BEGIN Exercise data

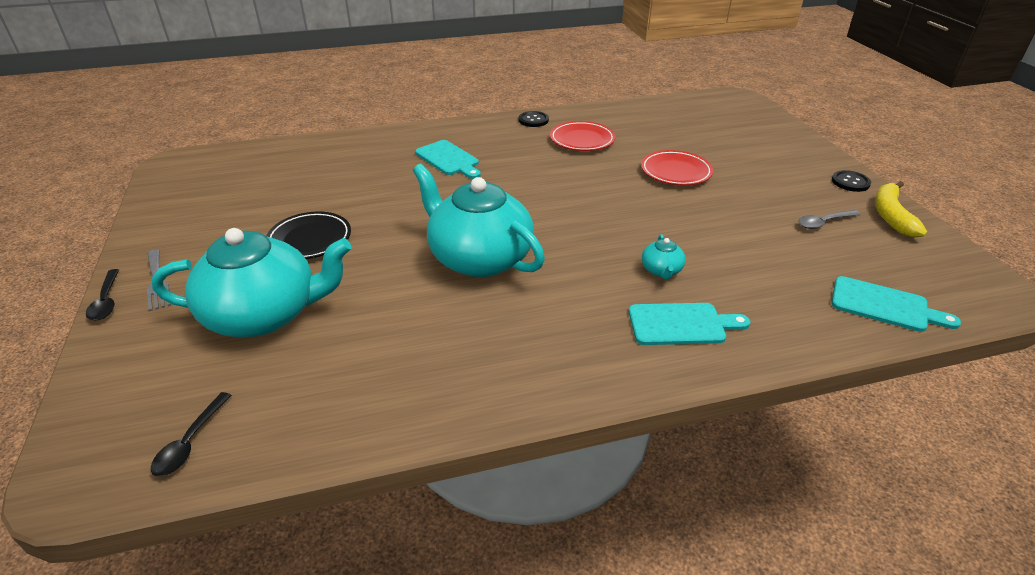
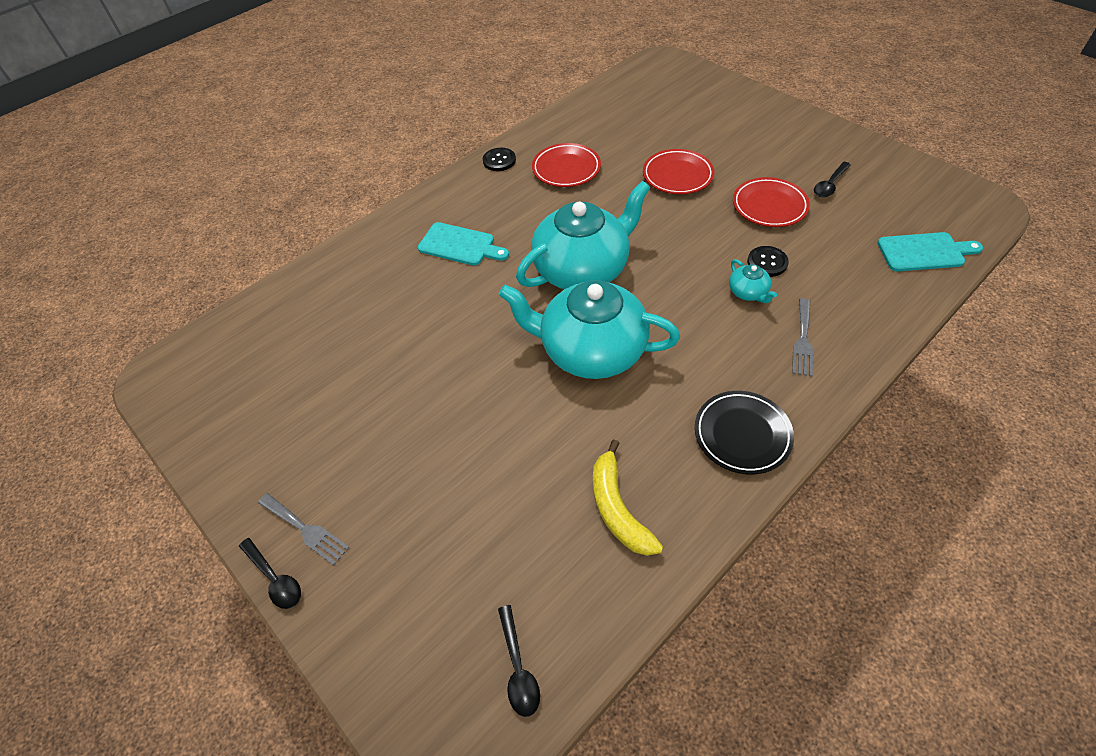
camera: 25 degrees left, 15 degrees up
turquoise teapot [151,228,352,337] -> turquoise teapot moved to [516,181,650,289]
black plate [266,211,351,259] -> black plate moved to [695,391,794,474]
turquoise cutting board [629,303,750,345] -> grey fork [792,298,813,377]
grey spoon [798,210,861,229] -> black spoon [814,162,851,198]
black button [832,170,871,192] -> black button moved to [747,246,789,277]
yellow banana [875,181,927,237] -> yellow banana moved to [593,440,663,556]
none -> red plate [733,177,810,227]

END Exercise data

* Work required *
Say only how many lines in the records carry the word "turquoise".

* Written answer *
2